Return all lines in the data where the string "arrow" can be found.
--- Data for analysis ---
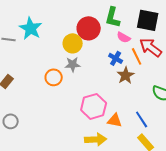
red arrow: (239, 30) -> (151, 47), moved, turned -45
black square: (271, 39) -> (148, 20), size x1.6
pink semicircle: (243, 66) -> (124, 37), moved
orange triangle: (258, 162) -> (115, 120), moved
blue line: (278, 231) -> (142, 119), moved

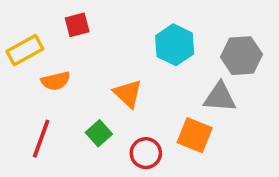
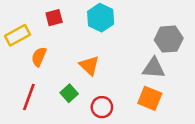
cyan hexagon: (175, 45) -> (101, 18), moved
orange semicircle: (56, 81) -> (39, 57), turned 126
orange square: (195, 135) -> (150, 98), moved

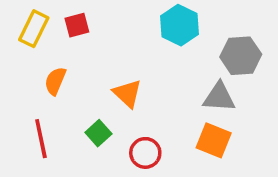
cyan hexagon: (101, 18) -> (180, 25), moved
yellow rectangle: (17, 35) -> (34, 29), moved, turned -35
red line: (29, 97) -> (41, 139), turned -32

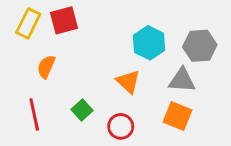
red square: (77, 25) -> (64, 20), size x1.4
cyan hexagon: (180, 25) -> (149, 43), moved
orange triangle: (127, 94) -> (128, 82), moved

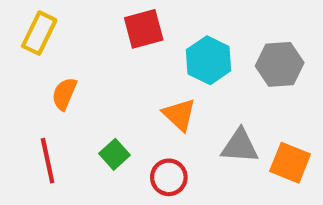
red square: (64, 20) -> (144, 29), moved
gray triangle: (182, 80) -> (240, 146), moved
orange square: (177, 116) -> (290, 163), moved

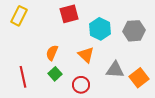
orange semicircle: (64, 94) -> (52, 53), moved
orange square: (290, 163) -> (139, 78), turned 30

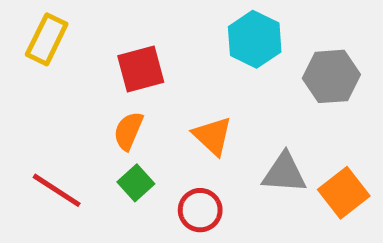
red square: (69, 14) -> (141, 69), moved
cyan hexagon: (100, 29) -> (255, 39), moved
red line: (23, 77) -> (57, 190), turned -45

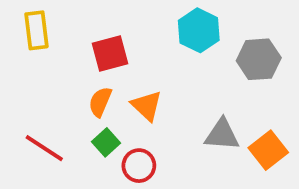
yellow rectangle: (47, 39) -> (37, 30), turned -33
orange triangle: (213, 136) -> (147, 106), moved
red circle: (200, 210) -> (139, 166), moved

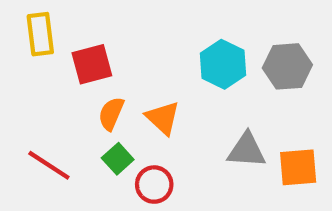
cyan hexagon: (199, 30) -> (223, 64), moved
red square: (110, 54) -> (92, 64), moved
orange square: (268, 150) -> (298, 167), turned 33

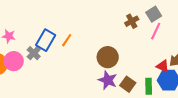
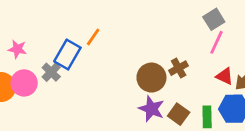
brown cross: (132, 21) -> (179, 68), moved
orange line: (67, 40) -> (93, 37), moved
red triangle: (163, 66) -> (225, 76), moved

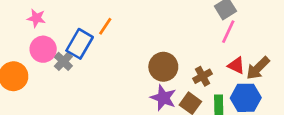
pink star: (17, 49) -> (36, 18), moved
brown cross: (179, 68) -> (203, 76), moved
pink circle: (24, 83) -> (43, 49), moved

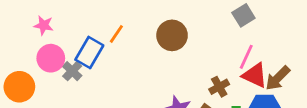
pink line: (228, 32) -> (246, 57), moved
red triangle: (236, 65) -> (255, 75), size x1.4
brown circle: (163, 67) -> (172, 35), moved

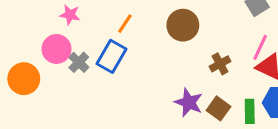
pink star: (44, 25) -> (70, 15), moved
blue rectangle: (89, 52) -> (111, 56), moved
brown cross: (219, 87) -> (220, 64), moved

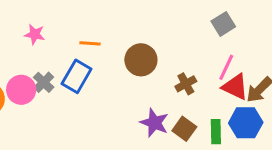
orange line: (125, 24) -> (90, 43), turned 60
brown circle: (183, 25) -> (141, 60), moved
pink circle: (56, 49) -> (21, 90), moved

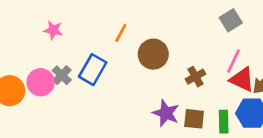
orange line: (90, 43) -> (121, 33), moved, turned -66
brown square: (184, 129) -> (194, 119), turned -30

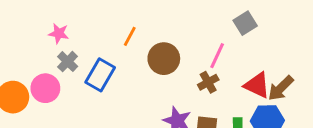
pink line: (234, 61) -> (217, 56), moved
gray cross: (62, 75) -> (68, 62), moved

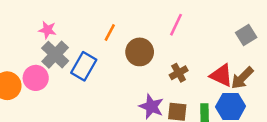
gray square: (245, 23) -> (246, 35), moved
pink line: (217, 56) -> (176, 25), moved
gray cross: (68, 62) -> (55, 55), size x1.5

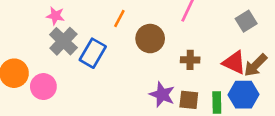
gray square: (246, 35) -> (246, 21), moved
brown cross: (179, 73) -> (190, 60), turned 30
pink circle: (36, 78) -> (43, 87), moved

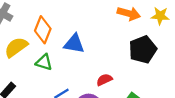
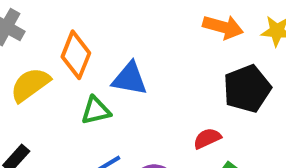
green triangle: (44, 62) -> (96, 111), moved, turned -30
red semicircle: (104, 80) -> (207, 138), moved

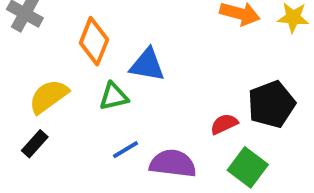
yellow semicircle: (30, 85) -> (49, 96), moved
black pentagon: (247, 89) -> (271, 104), moved

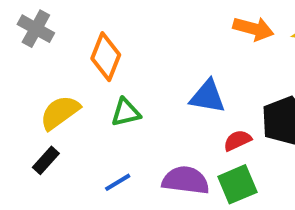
blue triangle: (147, 65) -> (207, 97), moved
blue line: (125, 150) -> (118, 182), moved
green square: (248, 167) -> (237, 184), moved, turned 30

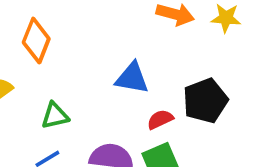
green triangle: (126, 112) -> (55, 116), moved

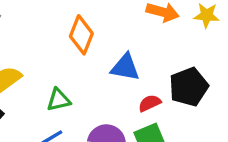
orange diamond: (36, 41) -> (81, 35), moved

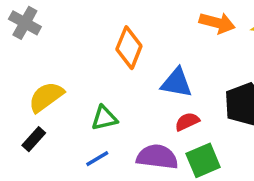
red semicircle: (150, 103) -> (187, 122), moved

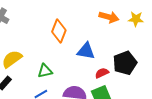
red semicircle: (187, 122) -> (102, 73), moved

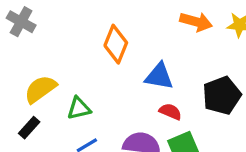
green triangle: (45, 71) -> (79, 108), moved
red semicircle: (102, 73) -> (170, 112), moved, turned 48

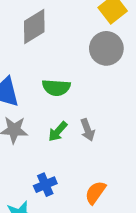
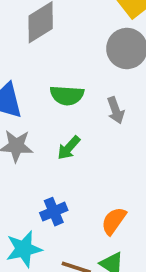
gray arrow: (88, 130) -> (116, 110), moved

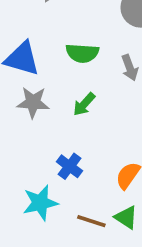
blue cross: (54, 212) -> (69, 166), turned -30

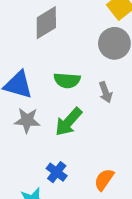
green arrow: (84, 104) -> (69, 122), size x1.5

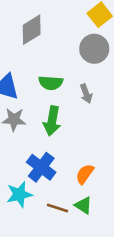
green arrow: (69, 122) -> (52, 121), turned -32
blue cross: (57, 172) -> (41, 167), size x1.5

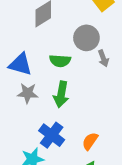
gray circle: (94, 49) -> (86, 38), moved
gray arrow: (86, 94) -> (103, 58), moved

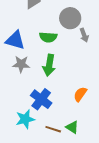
orange semicircle: (90, 141) -> (80, 94), moved

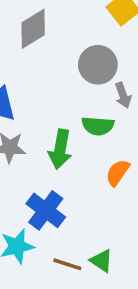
green semicircle: (48, 37) -> (98, 126), moved
orange semicircle: (80, 94) -> (118, 173), moved

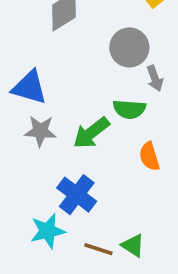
green arrow: (60, 149) -> (91, 133), turned 42
orange semicircle: (118, 173) -> (149, 156), turned -52

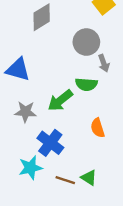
gray star: (40, 131) -> (25, 112), moved
orange semicircle: (149, 156) -> (98, 128), moved

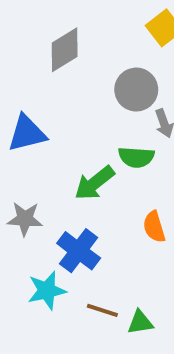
blue triangle: (18, 69) -> (27, 133), turned -30
gray star: (25, 112) -> (25, 219), moved
green triangle: (89, 178) -> (140, 322), moved, turned -42

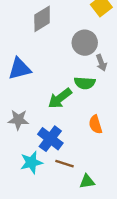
brown line: (102, 310) -> (65, 164), moved

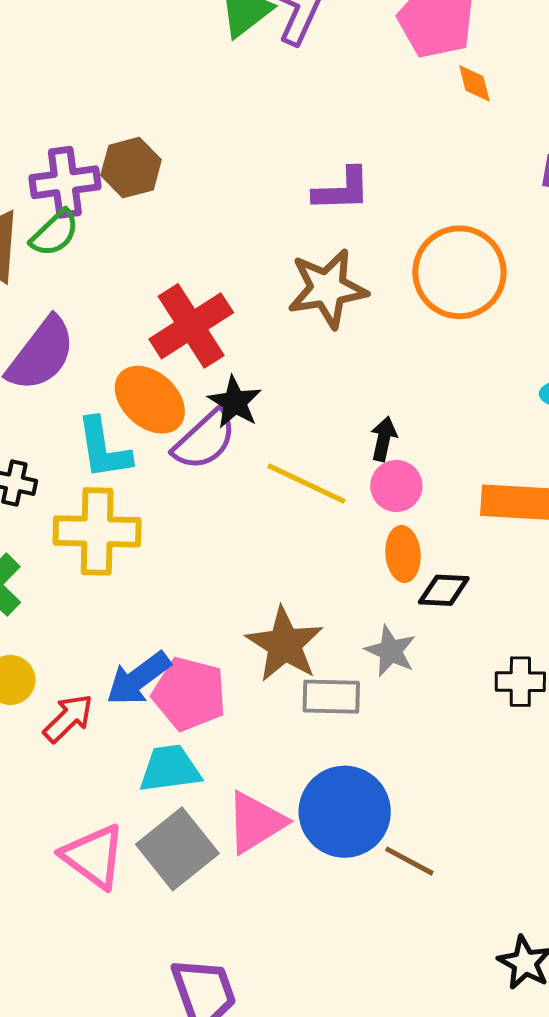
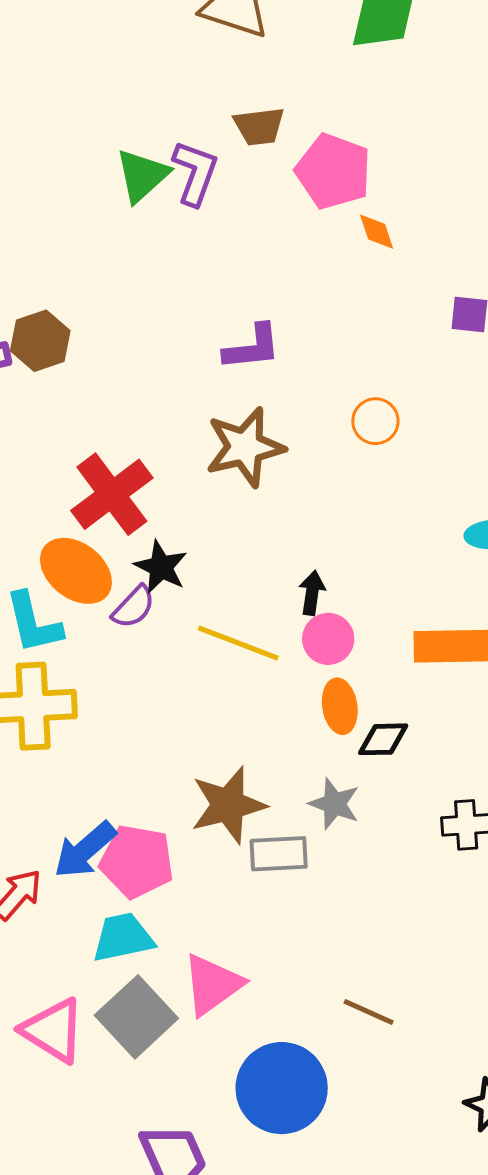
orange circle: (459, 272) -> (375, 421), size x0.5
purple semicircle: (205, 440) -> (134, 607), size x0.7
brown star: (285, 644) -> (228, 805), turned 30
blue circle: (345, 812) -> (282, 1088), moved

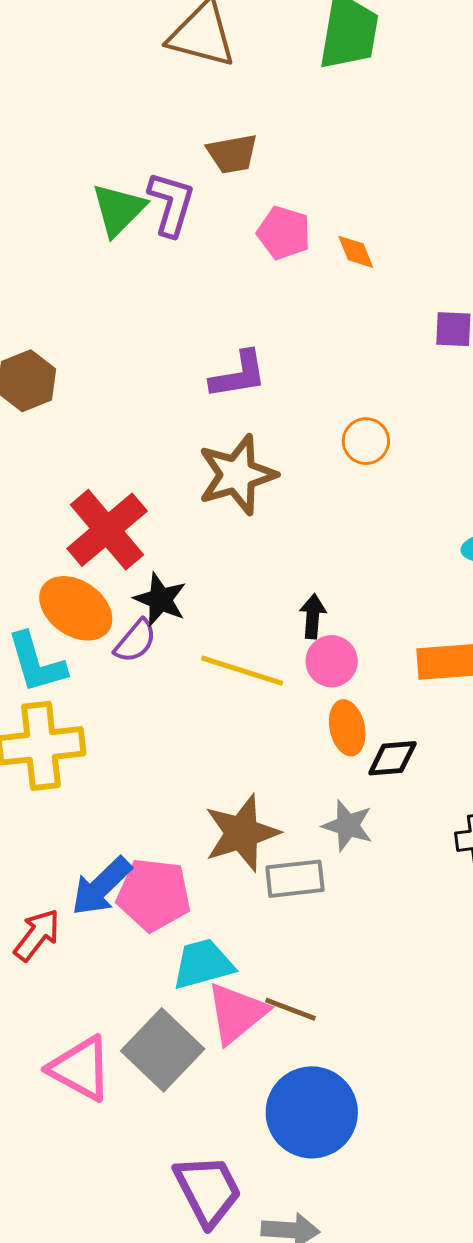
pink pentagon: (333, 171) -> (284, 233), moved, size x0.7
cyan trapezoid: (123, 938) -> (203, 964), moved
brown line: (369, 1012) -> (290, 1009), moved

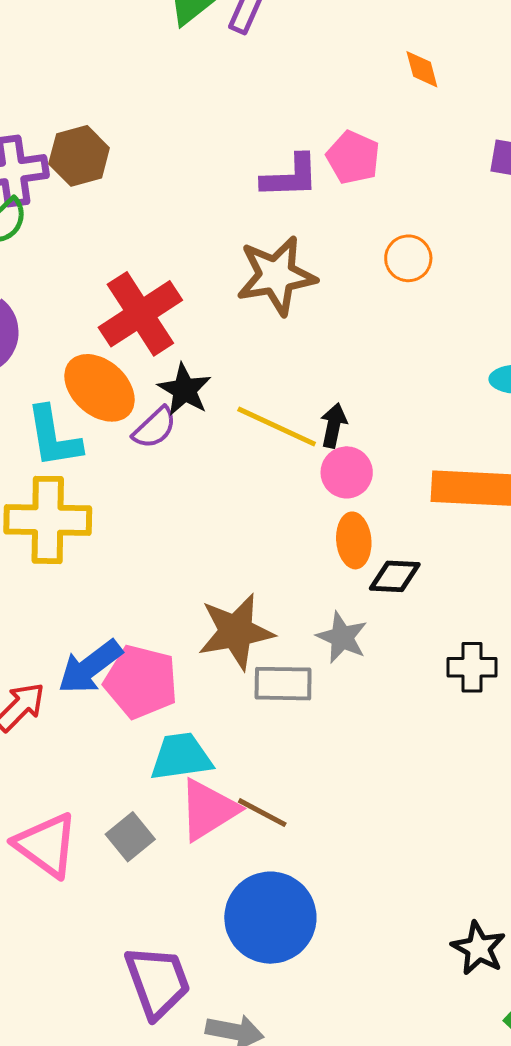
pink pentagon: (284, 233) -> (353, 157), moved
yellow line: (242, 671) -> (277, 427), moved
gray square: (163, 1050) -> (130, 837), size x0.6

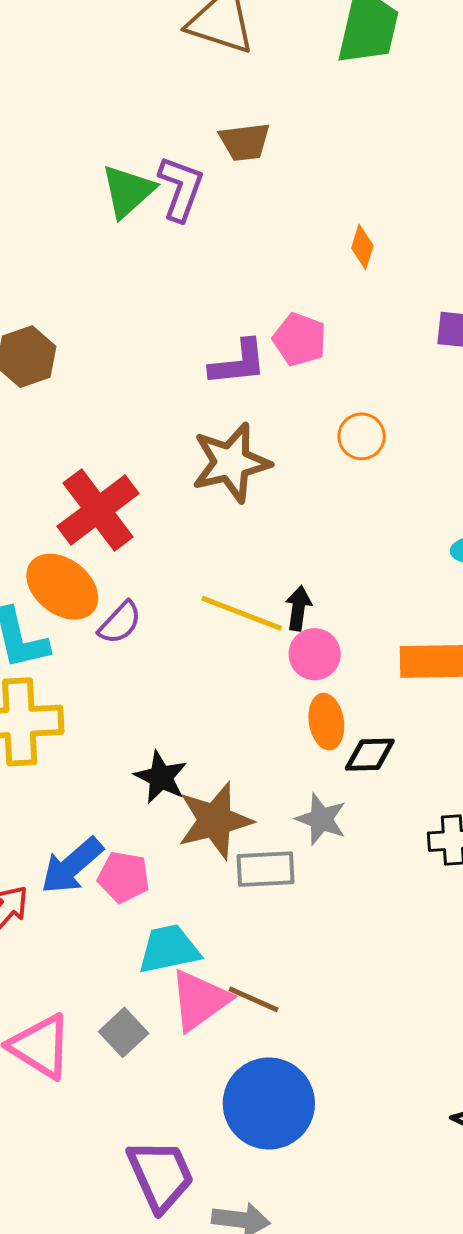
orange diamond: (422, 69) -> (362, 247), turned 36
black star: (185, 390) -> (161, 777), moved
pink pentagon: (141, 682) -> (124, 877), size x0.7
---
● **Worked solution**
red arrow: (239, 30) -> (151, 47), moved, turned -45
gray arrow: (88, 130) -> (116, 110), moved
green arrow: (84, 104) -> (69, 122), size x1.5
green arrow: (69, 122) -> (52, 121), turned -32
gray arrow: (86, 94) -> (103, 58), moved
green arrow: (60, 149) -> (91, 133), turned 42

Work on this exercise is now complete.